(Data extracted from a collection)
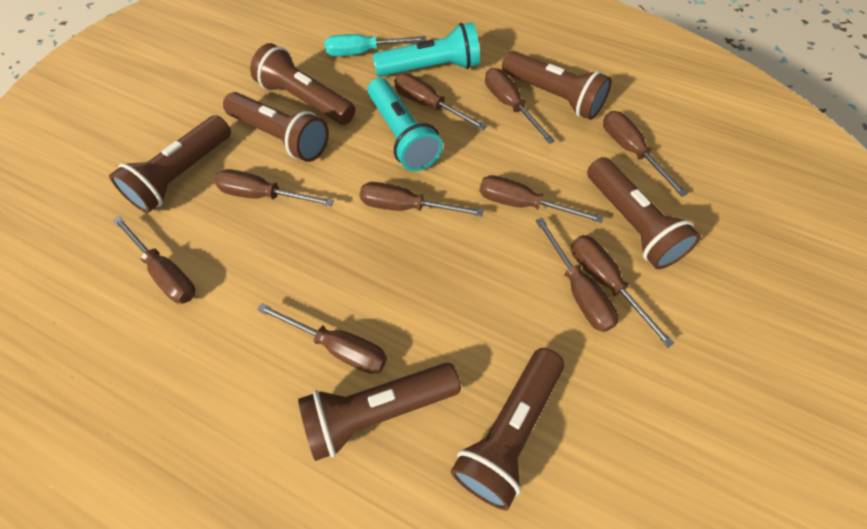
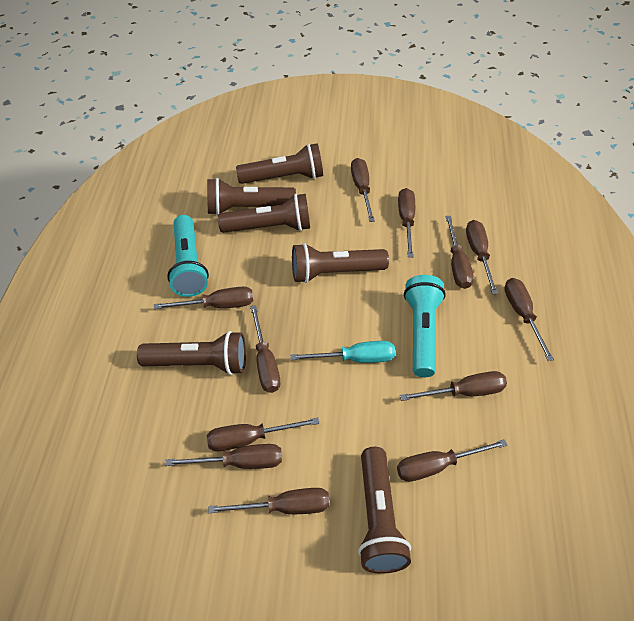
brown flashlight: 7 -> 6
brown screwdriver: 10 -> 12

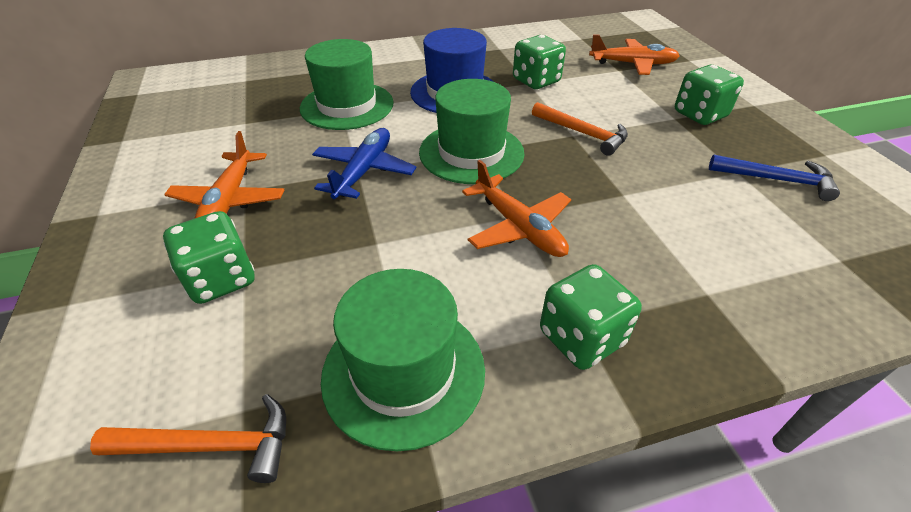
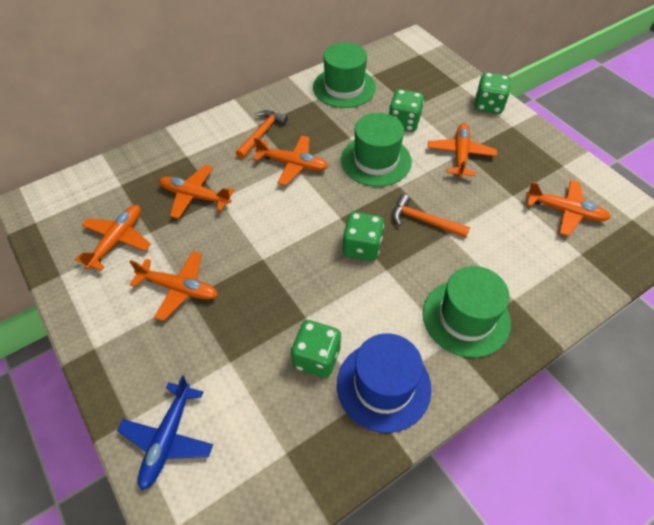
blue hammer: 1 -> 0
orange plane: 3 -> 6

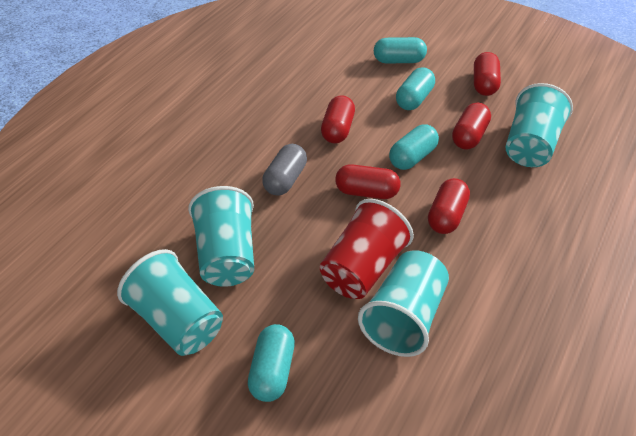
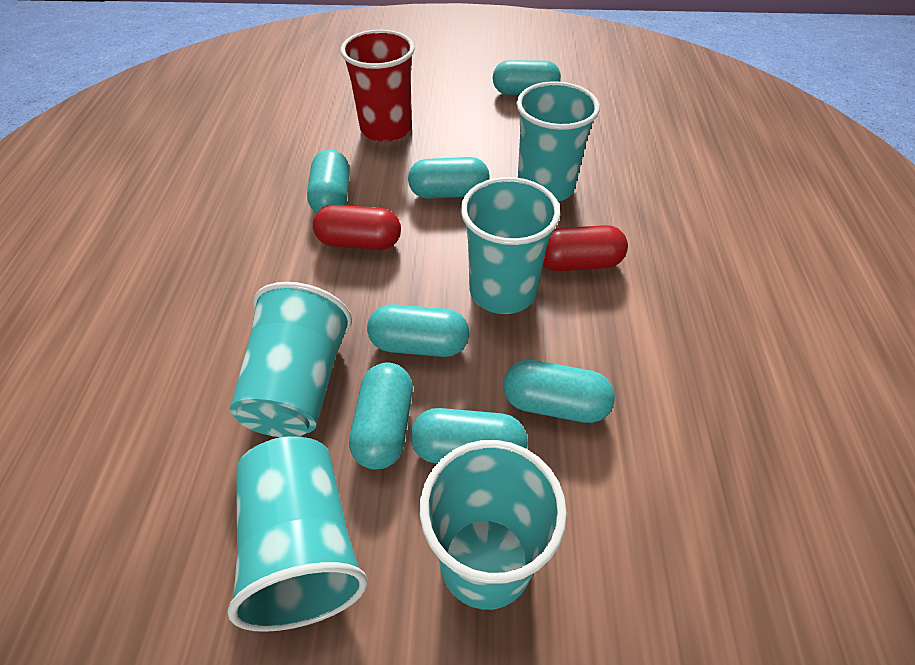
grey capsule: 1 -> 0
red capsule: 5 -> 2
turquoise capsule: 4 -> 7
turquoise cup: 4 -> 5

» **TASK OBJECTIVE**:
Copy out the records exactly. Do not include the pictures.

» **RESULT**:
brown flashlight: 7 -> 6
brown screwdriver: 10 -> 12

blue hammer: 1 -> 0
orange plane: 3 -> 6

grey capsule: 1 -> 0
red capsule: 5 -> 2
turquoise capsule: 4 -> 7
turquoise cup: 4 -> 5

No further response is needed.